EXERCISE: Among the lines of data below, reproduce only those from the one with "missing | headphones" through the one with "relocated | clock", exactly as they stand, both ends included.

MATERIAL PROVIDED:
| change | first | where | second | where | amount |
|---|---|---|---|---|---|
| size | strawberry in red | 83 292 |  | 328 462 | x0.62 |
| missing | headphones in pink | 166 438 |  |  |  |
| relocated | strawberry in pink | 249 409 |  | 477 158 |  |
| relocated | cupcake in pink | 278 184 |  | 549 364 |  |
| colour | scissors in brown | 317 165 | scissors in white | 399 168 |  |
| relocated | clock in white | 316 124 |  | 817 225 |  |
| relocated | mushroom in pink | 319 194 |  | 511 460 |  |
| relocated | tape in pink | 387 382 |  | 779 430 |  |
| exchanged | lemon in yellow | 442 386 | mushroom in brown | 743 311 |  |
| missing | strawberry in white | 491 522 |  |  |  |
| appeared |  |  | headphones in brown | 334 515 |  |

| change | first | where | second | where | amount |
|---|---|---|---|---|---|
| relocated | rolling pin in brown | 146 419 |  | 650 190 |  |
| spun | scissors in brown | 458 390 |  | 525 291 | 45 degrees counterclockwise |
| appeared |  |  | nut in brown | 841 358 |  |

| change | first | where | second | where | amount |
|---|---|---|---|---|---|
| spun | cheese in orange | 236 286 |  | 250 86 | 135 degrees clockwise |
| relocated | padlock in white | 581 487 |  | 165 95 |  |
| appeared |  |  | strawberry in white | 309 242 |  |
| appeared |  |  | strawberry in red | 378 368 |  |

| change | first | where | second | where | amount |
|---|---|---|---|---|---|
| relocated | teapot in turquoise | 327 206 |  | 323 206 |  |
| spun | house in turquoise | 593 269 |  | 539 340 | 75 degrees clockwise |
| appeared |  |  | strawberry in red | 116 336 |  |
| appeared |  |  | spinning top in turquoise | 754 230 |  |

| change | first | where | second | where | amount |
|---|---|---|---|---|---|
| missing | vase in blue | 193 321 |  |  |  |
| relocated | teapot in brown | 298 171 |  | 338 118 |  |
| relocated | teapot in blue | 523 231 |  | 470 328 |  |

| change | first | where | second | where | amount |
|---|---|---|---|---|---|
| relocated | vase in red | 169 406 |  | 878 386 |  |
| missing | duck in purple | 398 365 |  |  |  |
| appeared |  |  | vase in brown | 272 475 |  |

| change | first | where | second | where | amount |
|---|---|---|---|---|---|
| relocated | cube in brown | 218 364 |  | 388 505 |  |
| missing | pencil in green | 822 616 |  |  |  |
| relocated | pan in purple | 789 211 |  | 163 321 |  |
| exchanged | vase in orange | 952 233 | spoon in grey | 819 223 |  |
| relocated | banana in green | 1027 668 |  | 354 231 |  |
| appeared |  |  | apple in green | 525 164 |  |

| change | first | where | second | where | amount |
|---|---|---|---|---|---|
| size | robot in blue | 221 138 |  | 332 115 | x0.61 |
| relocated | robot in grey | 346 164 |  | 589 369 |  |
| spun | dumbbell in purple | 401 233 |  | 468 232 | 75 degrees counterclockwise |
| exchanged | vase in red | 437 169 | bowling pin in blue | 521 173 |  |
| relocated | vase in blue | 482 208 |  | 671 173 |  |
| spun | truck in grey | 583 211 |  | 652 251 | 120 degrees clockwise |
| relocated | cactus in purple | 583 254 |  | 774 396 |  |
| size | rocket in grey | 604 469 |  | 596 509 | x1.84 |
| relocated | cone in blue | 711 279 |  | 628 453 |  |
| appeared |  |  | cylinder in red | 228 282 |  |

YOUR SOLUTION:
| missing | headphones in pink | 166 438 |  |  |  |
| relocated | strawberry in pink | 249 409 |  | 477 158 |  |
| relocated | cupcake in pink | 278 184 |  | 549 364 |  |
| colour | scissors in brown | 317 165 | scissors in white | 399 168 |  |
| relocated | clock in white | 316 124 |  | 817 225 |  |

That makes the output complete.